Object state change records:
---*---

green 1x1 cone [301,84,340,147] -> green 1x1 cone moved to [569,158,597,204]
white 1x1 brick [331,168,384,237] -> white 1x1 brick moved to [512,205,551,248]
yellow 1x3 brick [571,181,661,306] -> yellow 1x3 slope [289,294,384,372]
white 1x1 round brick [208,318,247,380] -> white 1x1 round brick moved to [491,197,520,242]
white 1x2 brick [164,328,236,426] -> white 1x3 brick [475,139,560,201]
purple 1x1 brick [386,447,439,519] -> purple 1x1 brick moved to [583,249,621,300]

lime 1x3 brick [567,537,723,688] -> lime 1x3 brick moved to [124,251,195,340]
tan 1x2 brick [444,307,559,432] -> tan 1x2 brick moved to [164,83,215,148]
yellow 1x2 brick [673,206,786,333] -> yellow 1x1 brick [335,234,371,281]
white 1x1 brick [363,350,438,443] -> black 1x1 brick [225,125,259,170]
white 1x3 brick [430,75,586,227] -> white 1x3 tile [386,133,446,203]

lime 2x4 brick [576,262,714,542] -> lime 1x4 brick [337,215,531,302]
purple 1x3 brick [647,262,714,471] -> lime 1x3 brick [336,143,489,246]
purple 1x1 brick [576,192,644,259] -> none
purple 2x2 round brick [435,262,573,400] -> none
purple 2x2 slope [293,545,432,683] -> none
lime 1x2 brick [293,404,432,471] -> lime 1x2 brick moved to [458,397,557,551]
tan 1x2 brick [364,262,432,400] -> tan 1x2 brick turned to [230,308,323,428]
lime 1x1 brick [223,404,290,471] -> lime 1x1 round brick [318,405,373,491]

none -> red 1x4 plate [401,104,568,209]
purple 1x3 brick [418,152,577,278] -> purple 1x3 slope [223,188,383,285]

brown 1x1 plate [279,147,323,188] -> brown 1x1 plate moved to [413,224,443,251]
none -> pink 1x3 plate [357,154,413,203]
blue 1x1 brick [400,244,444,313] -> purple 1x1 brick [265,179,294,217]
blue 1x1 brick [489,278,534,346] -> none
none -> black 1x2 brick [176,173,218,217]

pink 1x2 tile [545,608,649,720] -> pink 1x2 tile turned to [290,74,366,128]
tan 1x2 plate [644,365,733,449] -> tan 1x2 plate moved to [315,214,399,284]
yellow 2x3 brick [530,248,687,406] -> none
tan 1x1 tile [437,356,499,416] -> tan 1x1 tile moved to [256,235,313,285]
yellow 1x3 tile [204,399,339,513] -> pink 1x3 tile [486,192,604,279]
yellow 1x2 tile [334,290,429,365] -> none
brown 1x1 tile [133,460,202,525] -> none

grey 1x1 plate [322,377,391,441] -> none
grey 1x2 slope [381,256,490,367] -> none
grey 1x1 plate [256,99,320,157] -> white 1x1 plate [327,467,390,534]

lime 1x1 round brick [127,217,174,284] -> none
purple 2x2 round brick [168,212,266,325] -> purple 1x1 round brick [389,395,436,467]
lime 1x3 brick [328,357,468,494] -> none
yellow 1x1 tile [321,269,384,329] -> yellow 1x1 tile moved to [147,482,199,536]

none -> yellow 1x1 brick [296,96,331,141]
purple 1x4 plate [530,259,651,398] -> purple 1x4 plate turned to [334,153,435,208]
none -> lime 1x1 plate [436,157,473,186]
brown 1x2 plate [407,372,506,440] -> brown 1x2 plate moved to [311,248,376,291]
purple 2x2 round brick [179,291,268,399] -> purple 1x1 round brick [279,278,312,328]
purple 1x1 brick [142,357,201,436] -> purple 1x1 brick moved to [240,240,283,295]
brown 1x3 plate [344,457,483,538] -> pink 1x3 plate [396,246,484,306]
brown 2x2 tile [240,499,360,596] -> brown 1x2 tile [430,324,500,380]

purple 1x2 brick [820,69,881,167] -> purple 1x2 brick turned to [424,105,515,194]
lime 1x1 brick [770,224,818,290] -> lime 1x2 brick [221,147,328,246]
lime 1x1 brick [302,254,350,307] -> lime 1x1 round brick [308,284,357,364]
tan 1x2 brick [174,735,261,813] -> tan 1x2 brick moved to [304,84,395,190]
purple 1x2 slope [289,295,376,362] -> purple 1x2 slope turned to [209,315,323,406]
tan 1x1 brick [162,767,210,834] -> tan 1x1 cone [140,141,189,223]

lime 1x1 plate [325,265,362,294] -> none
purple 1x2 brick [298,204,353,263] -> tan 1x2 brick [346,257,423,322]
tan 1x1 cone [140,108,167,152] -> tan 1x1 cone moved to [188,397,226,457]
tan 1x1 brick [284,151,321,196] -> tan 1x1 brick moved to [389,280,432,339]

---*---

▶ EXERCISE AIM
The records above must be retyped in full. Keep each one exactly as it is.

▶ ANSWER TO THIS EXERCISE
green 1x1 cone [301,84,340,147] -> green 1x1 cone moved to [569,158,597,204]
white 1x1 brick [331,168,384,237] -> white 1x1 brick moved to [512,205,551,248]
yellow 1x3 brick [571,181,661,306] -> yellow 1x3 slope [289,294,384,372]
white 1x1 round brick [208,318,247,380] -> white 1x1 round brick moved to [491,197,520,242]
white 1x2 brick [164,328,236,426] -> white 1x3 brick [475,139,560,201]
purple 1x1 brick [386,447,439,519] -> purple 1x1 brick moved to [583,249,621,300]

lime 1x3 brick [567,537,723,688] -> lime 1x3 brick moved to [124,251,195,340]
tan 1x2 brick [444,307,559,432] -> tan 1x2 brick moved to [164,83,215,148]
yellow 1x2 brick [673,206,786,333] -> yellow 1x1 brick [335,234,371,281]
white 1x1 brick [363,350,438,443] -> black 1x1 brick [225,125,259,170]
white 1x3 brick [430,75,586,227] -> white 1x3 tile [386,133,446,203]

lime 2x4 brick [576,262,714,542] -> lime 1x4 brick [337,215,531,302]
purple 1x3 brick [647,262,714,471] -> lime 1x3 brick [336,143,489,246]
purple 1x1 brick [576,192,644,259] -> none
purple 2x2 round brick [435,262,573,400] -> none
purple 2x2 slope [293,545,432,683] -> none
lime 1x2 brick [293,404,432,471] -> lime 1x2 brick moved to [458,397,557,551]
tan 1x2 brick [364,262,432,400] -> tan 1x2 brick turned to [230,308,323,428]
lime 1x1 brick [223,404,290,471] -> lime 1x1 round brick [318,405,373,491]

none -> red 1x4 plate [401,104,568,209]
purple 1x3 brick [418,152,577,278] -> purple 1x3 slope [223,188,383,285]

brown 1x1 plate [279,147,323,188] -> brown 1x1 plate moved to [413,224,443,251]
none -> pink 1x3 plate [357,154,413,203]
blue 1x1 brick [400,244,444,313] -> purple 1x1 brick [265,179,294,217]
blue 1x1 brick [489,278,534,346] -> none
none -> black 1x2 brick [176,173,218,217]

pink 1x2 tile [545,608,649,720] -> pink 1x2 tile turned to [290,74,366,128]
tan 1x2 plate [644,365,733,449] -> tan 1x2 plate moved to [315,214,399,284]
yellow 2x3 brick [530,248,687,406] -> none
tan 1x1 tile [437,356,499,416] -> tan 1x1 tile moved to [256,235,313,285]
yellow 1x3 tile [204,399,339,513] -> pink 1x3 tile [486,192,604,279]
yellow 1x2 tile [334,290,429,365] -> none
brown 1x1 tile [133,460,202,525] -> none

grey 1x1 plate [322,377,391,441] -> none
grey 1x2 slope [381,256,490,367] -> none
grey 1x1 plate [256,99,320,157] -> white 1x1 plate [327,467,390,534]

lime 1x1 round brick [127,217,174,284] -> none
purple 2x2 round brick [168,212,266,325] -> purple 1x1 round brick [389,395,436,467]
lime 1x3 brick [328,357,468,494] -> none
yellow 1x1 tile [321,269,384,329] -> yellow 1x1 tile moved to [147,482,199,536]

none -> yellow 1x1 brick [296,96,331,141]
purple 1x4 plate [530,259,651,398] -> purple 1x4 plate turned to [334,153,435,208]
none -> lime 1x1 plate [436,157,473,186]
brown 1x2 plate [407,372,506,440] -> brown 1x2 plate moved to [311,248,376,291]
purple 2x2 round brick [179,291,268,399] -> purple 1x1 round brick [279,278,312,328]
purple 1x1 brick [142,357,201,436] -> purple 1x1 brick moved to [240,240,283,295]
brown 1x3 plate [344,457,483,538] -> pink 1x3 plate [396,246,484,306]
brown 2x2 tile [240,499,360,596] -> brown 1x2 tile [430,324,500,380]

purple 1x2 brick [820,69,881,167] -> purple 1x2 brick turned to [424,105,515,194]
lime 1x1 brick [770,224,818,290] -> lime 1x2 brick [221,147,328,246]
lime 1x1 brick [302,254,350,307] -> lime 1x1 round brick [308,284,357,364]
tan 1x2 brick [174,735,261,813] -> tan 1x2 brick moved to [304,84,395,190]
purple 1x2 slope [289,295,376,362] -> purple 1x2 slope turned to [209,315,323,406]
tan 1x1 brick [162,767,210,834] -> tan 1x1 cone [140,141,189,223]

lime 1x1 plate [325,265,362,294] -> none
purple 1x2 brick [298,204,353,263] -> tan 1x2 brick [346,257,423,322]
tan 1x1 cone [140,108,167,152] -> tan 1x1 cone moved to [188,397,226,457]
tan 1x1 brick [284,151,321,196] -> tan 1x1 brick moved to [389,280,432,339]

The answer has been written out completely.